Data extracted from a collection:

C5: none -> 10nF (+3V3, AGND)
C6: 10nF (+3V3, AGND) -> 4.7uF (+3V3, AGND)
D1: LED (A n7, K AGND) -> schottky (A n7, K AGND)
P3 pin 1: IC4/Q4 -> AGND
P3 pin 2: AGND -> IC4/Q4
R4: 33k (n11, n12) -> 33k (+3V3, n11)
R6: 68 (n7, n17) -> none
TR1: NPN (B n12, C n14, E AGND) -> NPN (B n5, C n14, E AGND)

Task instructions: The word "none" may appear in several lines of the data; copy every line where it does.

Written reply:
C5: none -> 10nF (+3V3, AGND)
R6: 68 (n7, n17) -> none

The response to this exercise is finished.